Scene images with change listings:
########################################

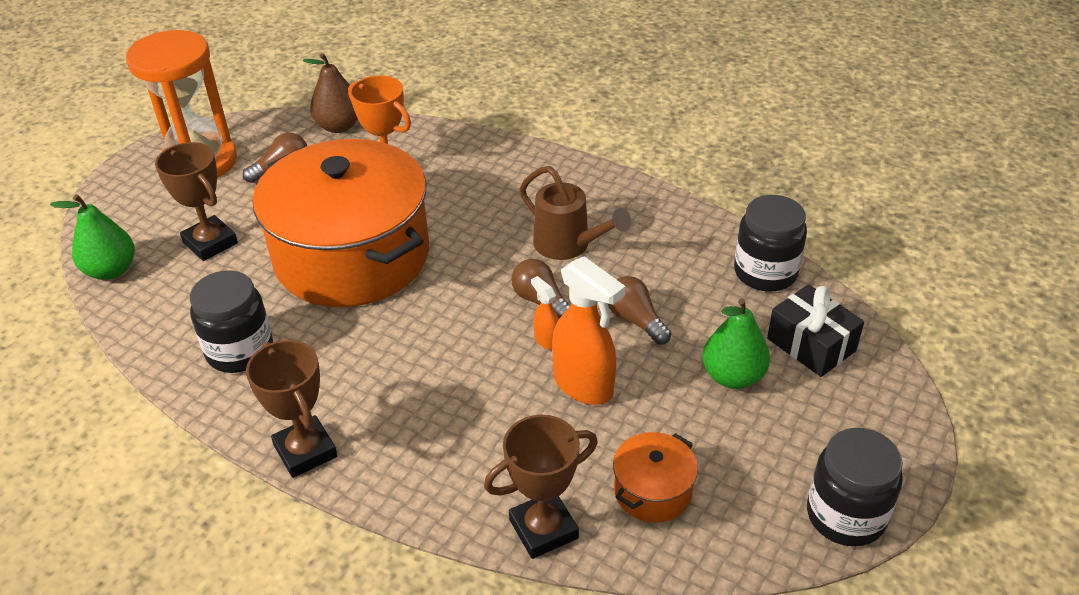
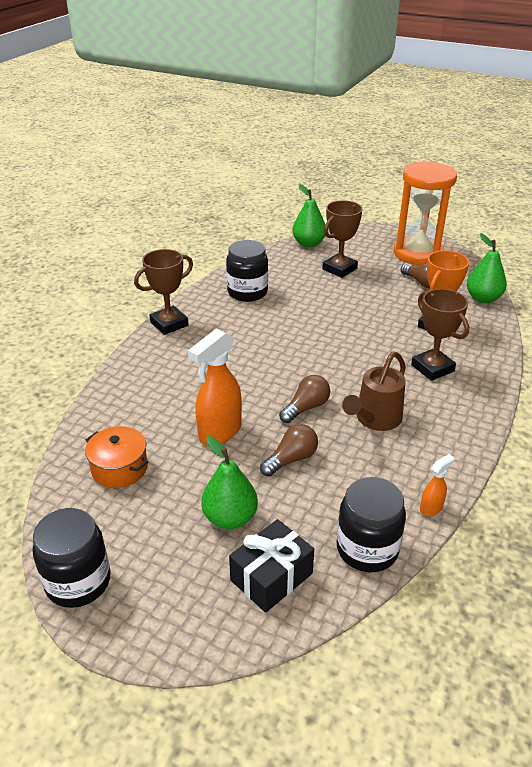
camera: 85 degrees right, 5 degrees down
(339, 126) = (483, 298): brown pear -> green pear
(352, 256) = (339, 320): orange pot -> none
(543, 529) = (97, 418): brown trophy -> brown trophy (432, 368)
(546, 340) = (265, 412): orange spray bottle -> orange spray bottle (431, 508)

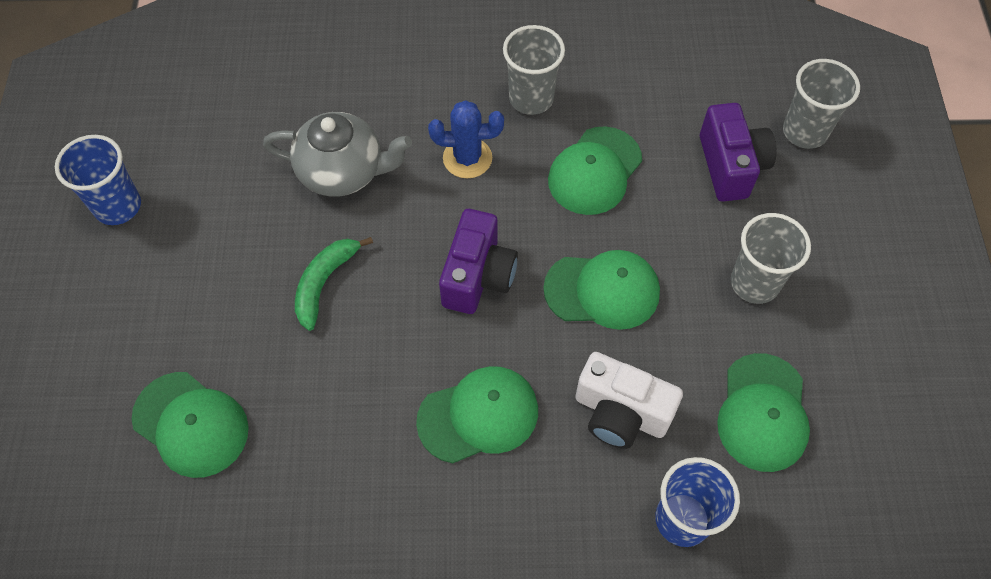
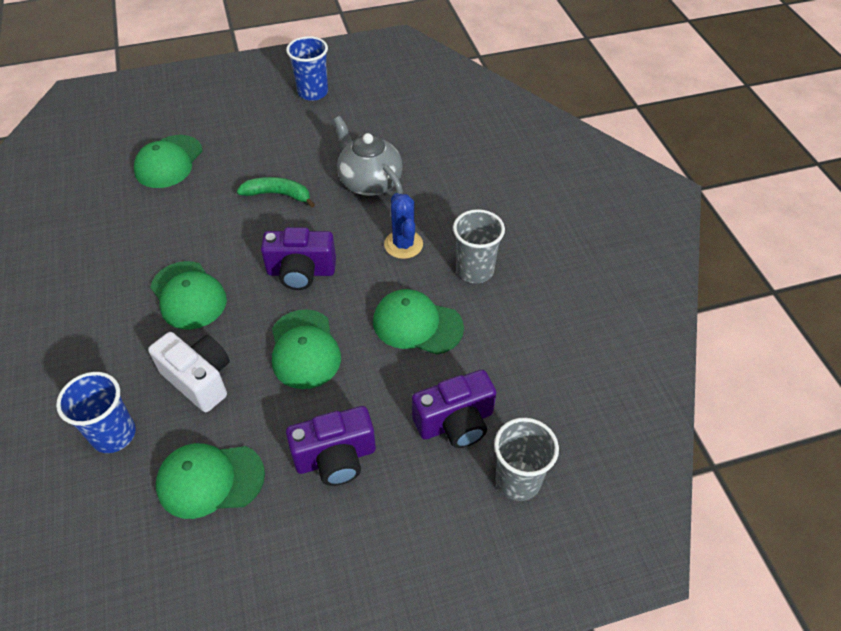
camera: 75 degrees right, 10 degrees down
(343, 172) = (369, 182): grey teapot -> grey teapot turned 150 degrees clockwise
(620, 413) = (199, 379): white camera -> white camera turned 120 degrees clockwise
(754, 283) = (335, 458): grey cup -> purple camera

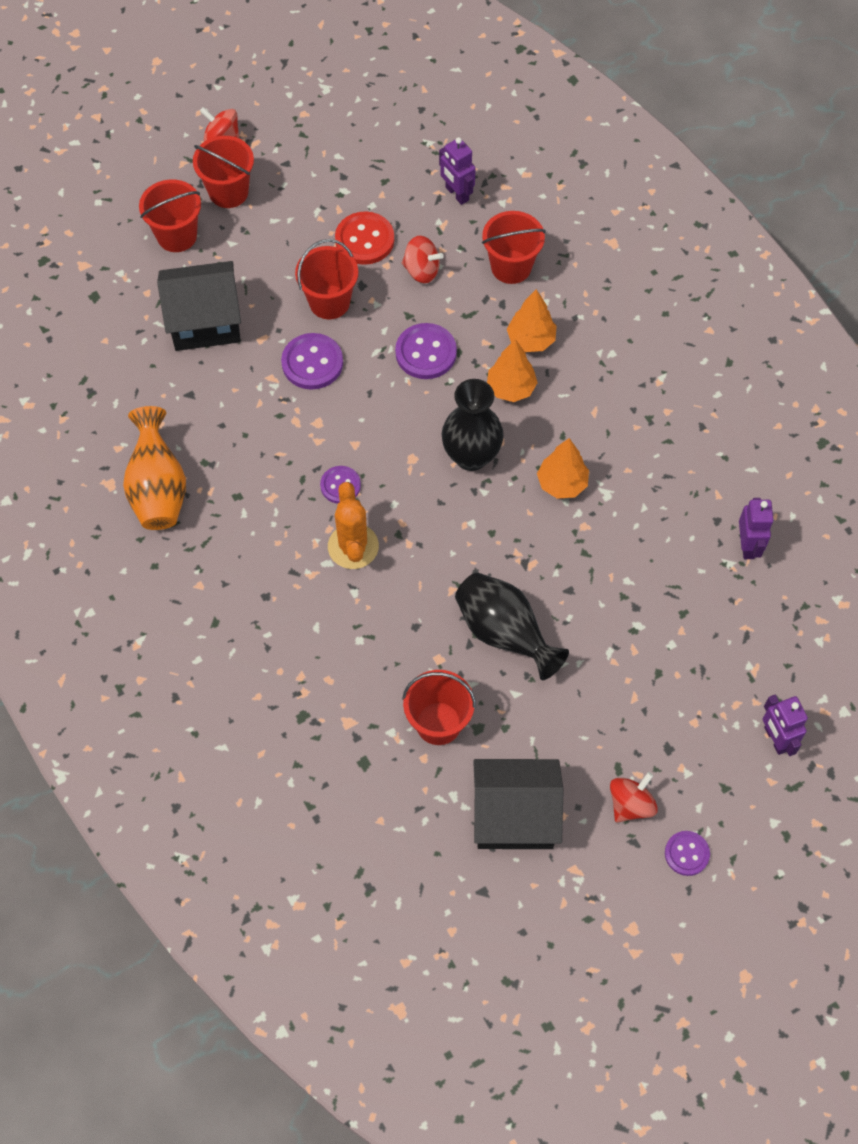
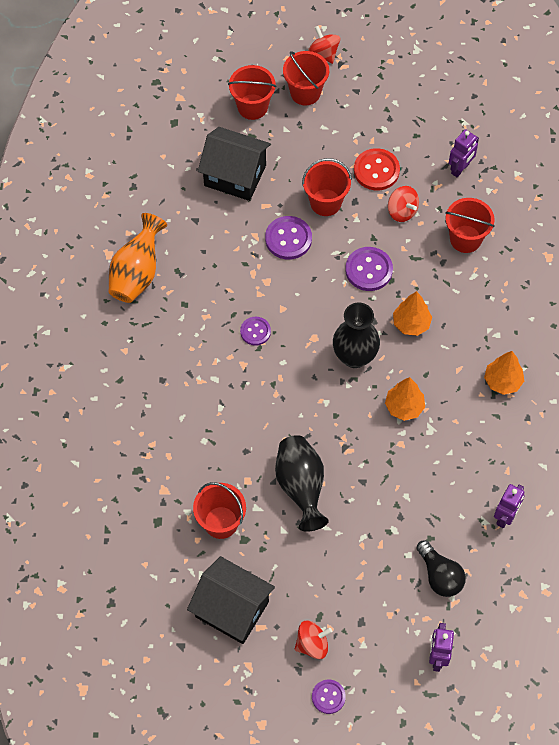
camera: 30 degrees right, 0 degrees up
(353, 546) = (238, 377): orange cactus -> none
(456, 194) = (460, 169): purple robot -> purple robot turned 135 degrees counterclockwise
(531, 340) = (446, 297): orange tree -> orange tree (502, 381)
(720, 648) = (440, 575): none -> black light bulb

########################################

## [How to complete this task]
Looking through the data above, copy out each line in which the string "orange" occurs.

## [Solution for this task]
(352, 256) = (339, 320): orange pot -> none
(546, 340) = (265, 412): orange spray bottle -> orange spray bottle (431, 508)
(353, 546) = (238, 377): orange cactus -> none
(531, 340) = (446, 297): orange tree -> orange tree (502, 381)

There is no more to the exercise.